=== INSTRUCTIONS FOR THE TASK ===
Exclude the pictures and transcribe the rest of the data below exactly.

=== RECORD EXTRACTS ===
──────

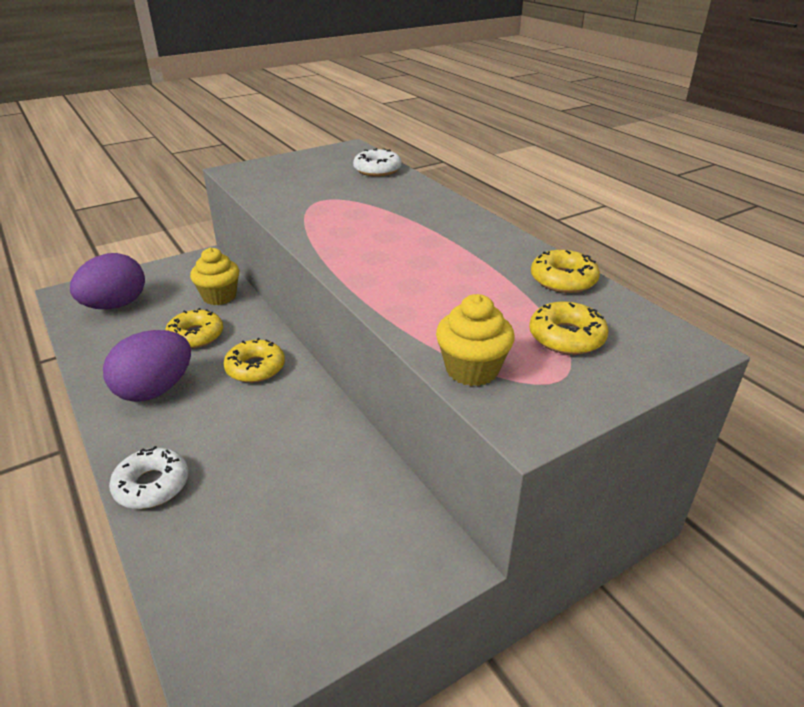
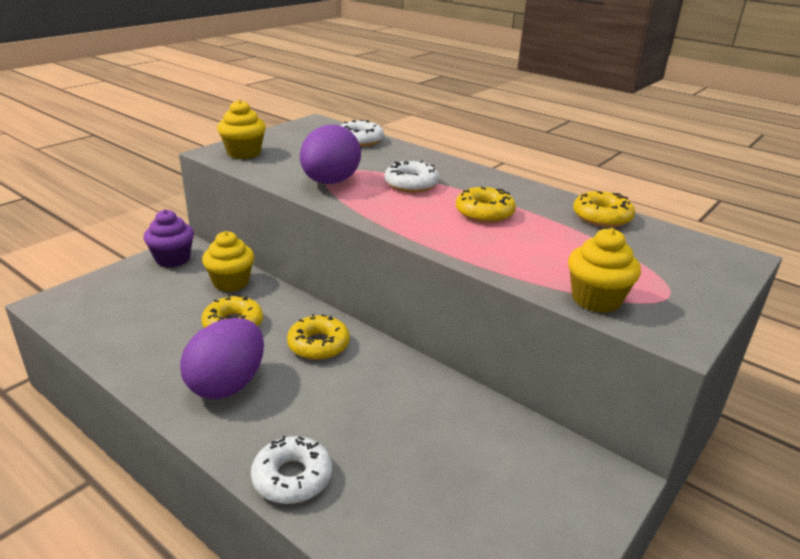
camera: 20 degrees left, 5 degrees down
(116, 305) = (119, 307): purple egg -> purple egg (330, 182)
(185, 267) = (172, 259): none -> purple cupcake
(257, 173) = (244, 153): none -> yellow cupcake
(388, 221) = (411, 184): none -> white donut
(566, 337) = (644, 262): yellow donut -> yellow donut (484, 213)

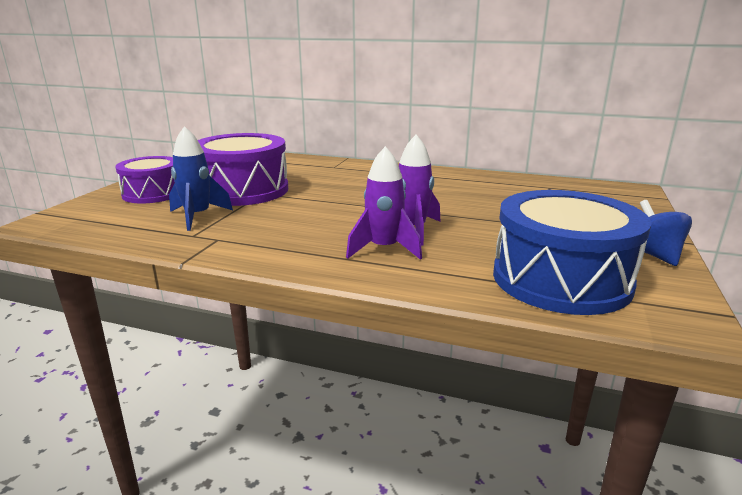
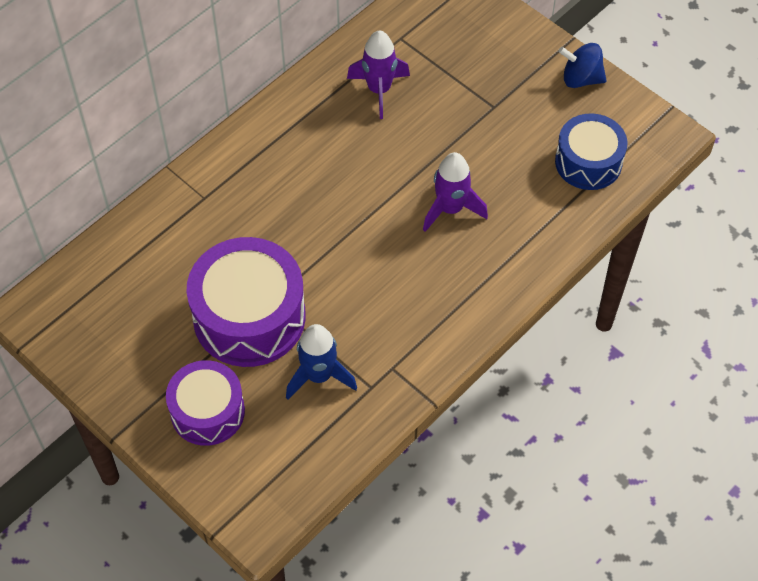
camera: 65 degrees left, 35 degrees up
(384, 249) = (481, 248): purple rocket -> purple rocket (379, 90)
(561, 279) = (588, 162): blue drum -> blue drum, size x0.64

──────

=== RESPONSE BELOW ===
camera: 20 degrees left, 5 degrees down
(116, 305) = (119, 307): purple egg -> purple egg (330, 182)
(185, 267) = (172, 259): none -> purple cupcake
(257, 173) = (244, 153): none -> yellow cupcake
(388, 221) = (411, 184): none -> white donut
(566, 337) = (644, 262): yellow donut -> yellow donut (484, 213)

camera: 65 degrees left, 35 degrees up
(384, 249) = (481, 248): purple rocket -> purple rocket (379, 90)
(561, 279) = (588, 162): blue drum -> blue drum, size x0.64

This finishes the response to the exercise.